**The problem**
Please return every line of the entries below that contains the string "time".

**Provided data**
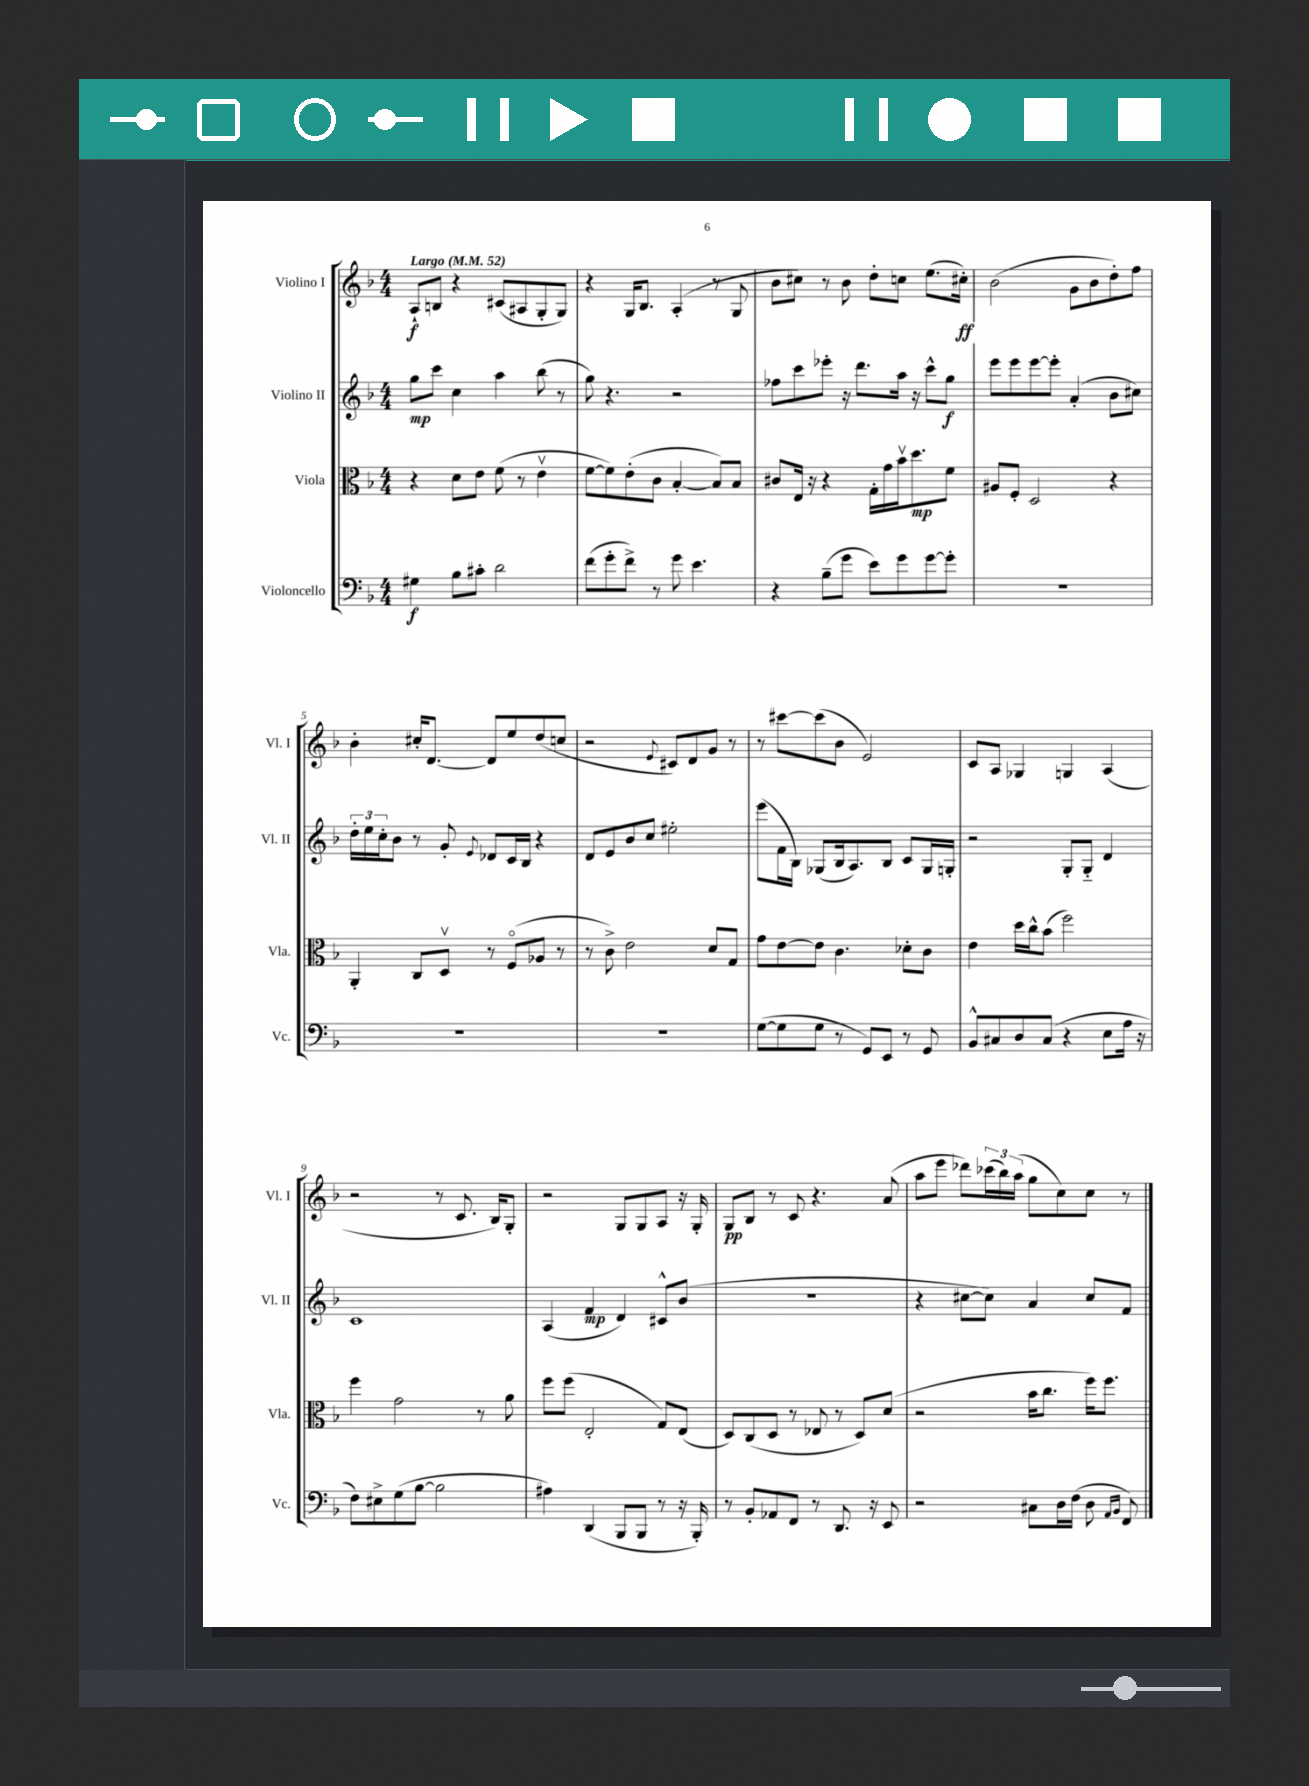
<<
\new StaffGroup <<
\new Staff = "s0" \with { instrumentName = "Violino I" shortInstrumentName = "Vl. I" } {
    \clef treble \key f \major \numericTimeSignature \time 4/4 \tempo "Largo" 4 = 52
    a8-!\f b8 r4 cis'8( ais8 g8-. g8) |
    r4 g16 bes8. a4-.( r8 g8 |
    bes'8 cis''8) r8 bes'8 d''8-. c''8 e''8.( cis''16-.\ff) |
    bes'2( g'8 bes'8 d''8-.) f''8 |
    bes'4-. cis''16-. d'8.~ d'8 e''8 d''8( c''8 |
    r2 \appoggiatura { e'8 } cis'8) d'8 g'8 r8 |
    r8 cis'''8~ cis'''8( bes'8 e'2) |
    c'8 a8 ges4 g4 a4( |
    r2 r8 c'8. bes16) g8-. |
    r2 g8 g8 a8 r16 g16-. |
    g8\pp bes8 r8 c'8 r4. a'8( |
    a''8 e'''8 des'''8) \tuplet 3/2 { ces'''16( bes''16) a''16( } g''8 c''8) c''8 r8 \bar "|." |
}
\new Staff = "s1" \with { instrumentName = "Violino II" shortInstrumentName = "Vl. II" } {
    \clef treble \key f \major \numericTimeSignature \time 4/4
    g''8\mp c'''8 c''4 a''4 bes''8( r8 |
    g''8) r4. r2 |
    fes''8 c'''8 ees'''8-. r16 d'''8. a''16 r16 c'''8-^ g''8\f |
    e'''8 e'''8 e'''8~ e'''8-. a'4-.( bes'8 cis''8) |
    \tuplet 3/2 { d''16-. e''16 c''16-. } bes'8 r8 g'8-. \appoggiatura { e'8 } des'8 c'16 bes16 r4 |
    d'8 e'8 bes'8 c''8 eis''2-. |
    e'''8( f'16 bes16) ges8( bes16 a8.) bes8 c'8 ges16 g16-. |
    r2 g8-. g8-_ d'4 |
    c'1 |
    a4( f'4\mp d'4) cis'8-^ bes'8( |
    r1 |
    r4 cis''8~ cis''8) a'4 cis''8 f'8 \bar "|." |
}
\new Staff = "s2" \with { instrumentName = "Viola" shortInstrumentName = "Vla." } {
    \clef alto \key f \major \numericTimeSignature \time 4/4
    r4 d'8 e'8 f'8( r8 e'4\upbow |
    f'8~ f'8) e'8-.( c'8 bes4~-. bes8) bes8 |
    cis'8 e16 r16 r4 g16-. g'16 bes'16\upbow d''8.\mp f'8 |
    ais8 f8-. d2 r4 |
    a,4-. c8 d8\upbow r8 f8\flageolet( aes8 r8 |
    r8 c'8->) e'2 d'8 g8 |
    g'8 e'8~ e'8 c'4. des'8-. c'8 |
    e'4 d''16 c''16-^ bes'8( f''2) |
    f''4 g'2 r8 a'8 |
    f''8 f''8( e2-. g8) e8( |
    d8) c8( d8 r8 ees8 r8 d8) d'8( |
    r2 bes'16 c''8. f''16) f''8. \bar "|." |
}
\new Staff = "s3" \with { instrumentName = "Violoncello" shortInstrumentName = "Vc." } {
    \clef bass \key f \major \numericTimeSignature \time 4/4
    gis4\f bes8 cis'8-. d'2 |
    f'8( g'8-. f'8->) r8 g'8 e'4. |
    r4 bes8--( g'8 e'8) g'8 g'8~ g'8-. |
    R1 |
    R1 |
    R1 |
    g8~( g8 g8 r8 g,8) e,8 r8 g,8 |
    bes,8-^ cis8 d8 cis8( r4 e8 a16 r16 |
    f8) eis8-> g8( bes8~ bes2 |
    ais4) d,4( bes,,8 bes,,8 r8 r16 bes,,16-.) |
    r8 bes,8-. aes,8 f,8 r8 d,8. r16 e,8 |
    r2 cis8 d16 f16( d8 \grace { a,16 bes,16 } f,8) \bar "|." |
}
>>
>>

==

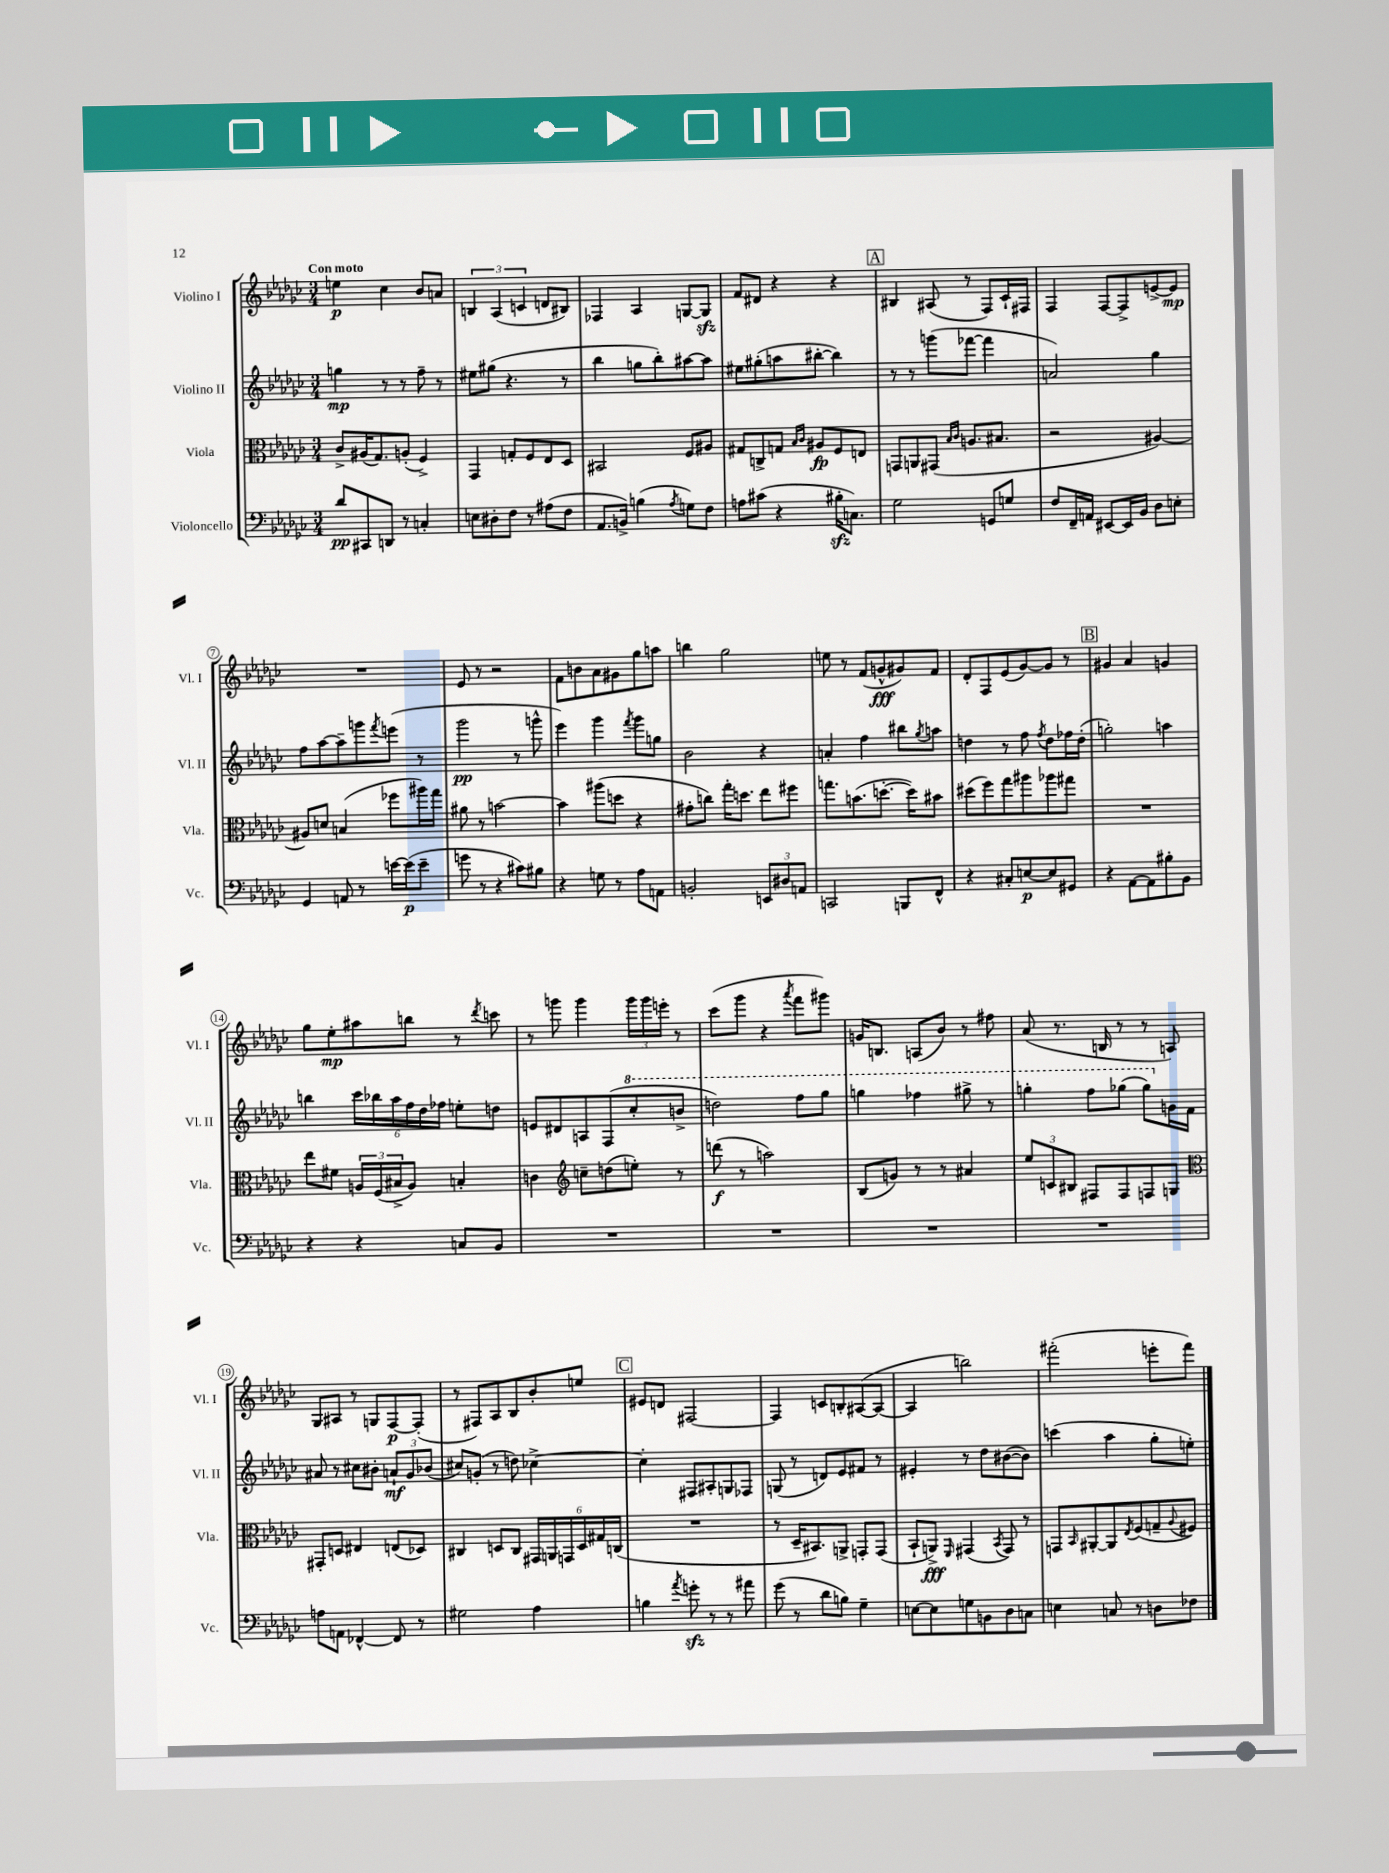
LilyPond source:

**Correct result**
    \clef treble \key f \major \numericTimeSignature \time 4/4 \tempo "Largo" 4 = 52
    \clef treble \key f \major \numericTimeSignature \time 4/4
    \clef alto \key f \major \numericTimeSignature \time 4/4
    \clef bass \key f \major \numericTimeSignature \time 4/4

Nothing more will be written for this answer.